* To do *
Please restate each entry exactly, without skipping any.

[Object state change records]

Start of Block

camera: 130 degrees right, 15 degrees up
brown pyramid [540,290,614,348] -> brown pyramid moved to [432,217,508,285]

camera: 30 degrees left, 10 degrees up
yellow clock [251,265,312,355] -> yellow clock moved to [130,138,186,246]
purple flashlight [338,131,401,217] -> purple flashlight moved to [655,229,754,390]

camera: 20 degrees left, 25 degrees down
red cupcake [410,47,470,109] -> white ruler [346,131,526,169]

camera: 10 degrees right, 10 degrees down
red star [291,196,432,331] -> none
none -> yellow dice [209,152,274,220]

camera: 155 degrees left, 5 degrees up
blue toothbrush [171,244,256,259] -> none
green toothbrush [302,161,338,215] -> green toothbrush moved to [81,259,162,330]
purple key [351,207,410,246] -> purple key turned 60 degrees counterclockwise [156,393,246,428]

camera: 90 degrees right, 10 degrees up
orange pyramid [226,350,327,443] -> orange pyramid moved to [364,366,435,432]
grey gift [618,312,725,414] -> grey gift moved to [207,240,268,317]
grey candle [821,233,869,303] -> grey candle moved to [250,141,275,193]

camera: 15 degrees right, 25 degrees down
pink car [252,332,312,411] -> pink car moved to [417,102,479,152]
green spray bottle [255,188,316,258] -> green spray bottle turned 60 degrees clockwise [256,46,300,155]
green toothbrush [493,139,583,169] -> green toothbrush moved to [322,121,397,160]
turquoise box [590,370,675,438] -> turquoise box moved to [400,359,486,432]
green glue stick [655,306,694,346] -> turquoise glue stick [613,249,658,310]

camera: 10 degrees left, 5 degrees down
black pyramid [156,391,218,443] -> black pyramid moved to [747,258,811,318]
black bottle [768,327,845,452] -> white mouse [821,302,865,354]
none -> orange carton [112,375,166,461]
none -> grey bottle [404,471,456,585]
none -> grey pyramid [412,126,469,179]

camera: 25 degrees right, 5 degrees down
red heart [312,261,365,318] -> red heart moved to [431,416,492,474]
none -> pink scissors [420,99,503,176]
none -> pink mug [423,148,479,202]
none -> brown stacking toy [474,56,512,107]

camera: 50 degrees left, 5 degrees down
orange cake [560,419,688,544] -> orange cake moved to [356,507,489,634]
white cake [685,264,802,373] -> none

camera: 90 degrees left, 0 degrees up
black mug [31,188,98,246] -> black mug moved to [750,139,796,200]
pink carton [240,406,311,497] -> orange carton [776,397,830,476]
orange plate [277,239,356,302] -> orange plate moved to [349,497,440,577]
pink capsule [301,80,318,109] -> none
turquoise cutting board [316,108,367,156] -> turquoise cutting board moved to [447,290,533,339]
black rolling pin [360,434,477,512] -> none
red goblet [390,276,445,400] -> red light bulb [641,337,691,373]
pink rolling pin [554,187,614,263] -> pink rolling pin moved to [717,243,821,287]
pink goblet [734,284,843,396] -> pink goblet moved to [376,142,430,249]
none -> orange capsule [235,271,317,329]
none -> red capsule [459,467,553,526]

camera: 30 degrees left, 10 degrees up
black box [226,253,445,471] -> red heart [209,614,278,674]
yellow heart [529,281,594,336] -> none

End of Block

* Solution *
camera: 130 degrees right, 15 degrees up
brown pyramid [540,290,614,348] -> brown pyramid moved to [432,217,508,285]

camera: 30 degrees left, 10 degrees up
yellow clock [251,265,312,355] -> yellow clock moved to [130,138,186,246]
purple flashlight [338,131,401,217] -> purple flashlight moved to [655,229,754,390]

camera: 20 degrees left, 25 degrees down
red cupcake [410,47,470,109] -> white ruler [346,131,526,169]

camera: 10 degrees right, 10 degrees down
red star [291,196,432,331] -> none
none -> yellow dice [209,152,274,220]

camera: 155 degrees left, 5 degrees up
blue toothbrush [171,244,256,259] -> none
green toothbrush [302,161,338,215] -> green toothbrush moved to [81,259,162,330]
purple key [351,207,410,246] -> purple key turned 60 degrees counterclockwise [156,393,246,428]

camera: 90 degrees right, 10 degrees up
orange pyramid [226,350,327,443] -> orange pyramid moved to [364,366,435,432]
grey gift [618,312,725,414] -> grey gift moved to [207,240,268,317]
grey candle [821,233,869,303] -> grey candle moved to [250,141,275,193]

camera: 15 degrees right, 25 degrees down
pink car [252,332,312,411] -> pink car moved to [417,102,479,152]
green spray bottle [255,188,316,258] -> green spray bottle turned 60 degrees clockwise [256,46,300,155]
green toothbrush [493,139,583,169] -> green toothbrush moved to [322,121,397,160]
turquoise box [590,370,675,438] -> turquoise box moved to [400,359,486,432]
green glue stick [655,306,694,346] -> turquoise glue stick [613,249,658,310]

camera: 10 degrees left, 5 degrees down
black pyramid [156,391,218,443] -> black pyramid moved to [747,258,811,318]
black bottle [768,327,845,452] -> white mouse [821,302,865,354]
none -> orange carton [112,375,166,461]
none -> grey bottle [404,471,456,585]
none -> grey pyramid [412,126,469,179]

camera: 25 degrees right, 5 degrees down
red heart [312,261,365,318] -> red heart moved to [431,416,492,474]
none -> pink scissors [420,99,503,176]
none -> pink mug [423,148,479,202]
none -> brown stacking toy [474,56,512,107]

camera: 50 degrees left, 5 degrees down
orange cake [560,419,688,544] -> orange cake moved to [356,507,489,634]
white cake [685,264,802,373] -> none

camera: 90 degrees left, 0 degrees up
black mug [31,188,98,246] -> black mug moved to [750,139,796,200]
pink carton [240,406,311,497] -> orange carton [776,397,830,476]
orange plate [277,239,356,302] -> orange plate moved to [349,497,440,577]
pink capsule [301,80,318,109] -> none
turquoise cutting board [316,108,367,156] -> turquoise cutting board moved to [447,290,533,339]
black rolling pin [360,434,477,512] -> none
red goblet [390,276,445,400] -> red light bulb [641,337,691,373]
pink rolling pin [554,187,614,263] -> pink rolling pin moved to [717,243,821,287]
pink goblet [734,284,843,396] -> pink goblet moved to [376,142,430,249]
none -> orange capsule [235,271,317,329]
none -> red capsule [459,467,553,526]

camera: 30 degrees left, 10 degrees up
black box [226,253,445,471] -> red heart [209,614,278,674]
yellow heart [529,281,594,336] -> none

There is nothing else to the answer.